==== Supplied entries ====
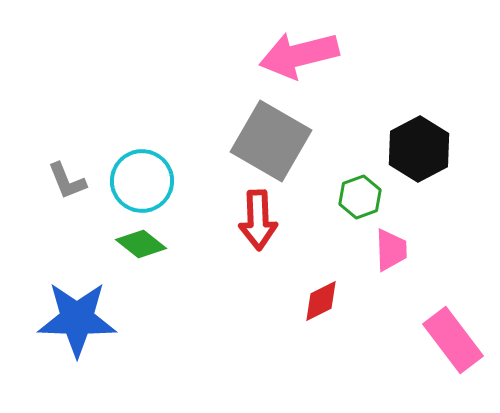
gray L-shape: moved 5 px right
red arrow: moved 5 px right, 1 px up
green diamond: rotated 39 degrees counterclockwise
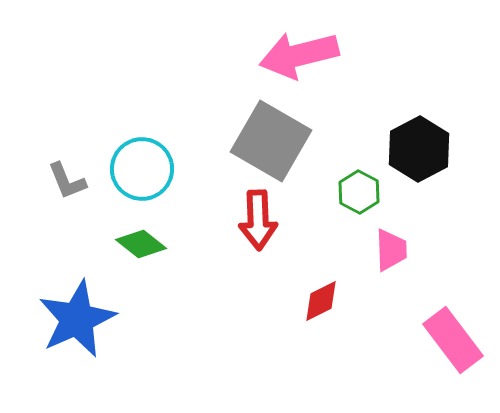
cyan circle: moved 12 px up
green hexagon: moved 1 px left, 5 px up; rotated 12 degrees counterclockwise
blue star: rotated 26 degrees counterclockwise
====
==== Supplied entries ====
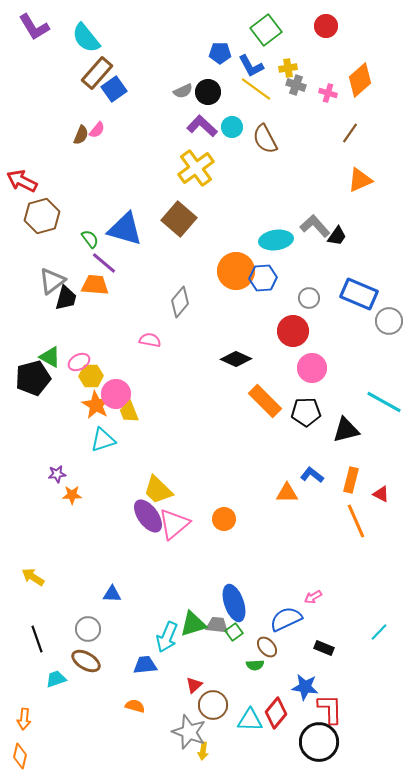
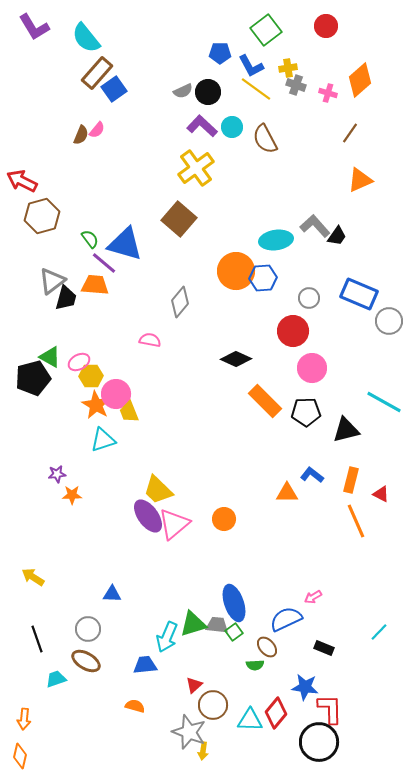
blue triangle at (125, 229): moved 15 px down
====
**Exercise brief**. Could you format the records from the line with "cyan circle: moved 12 px up" to the line with "blue star: rotated", both included, as a Markdown table with the columns Row and Change, a row number and the line on each row, leaving out any blank lines?

**Solution**.
| Row | Change |
|---|---|
| 1 | cyan circle: moved 12 px up |
| 2 | green hexagon: moved 1 px left, 5 px up; rotated 12 degrees counterclockwise |
| 3 | blue star: rotated 26 degrees counterclockwise |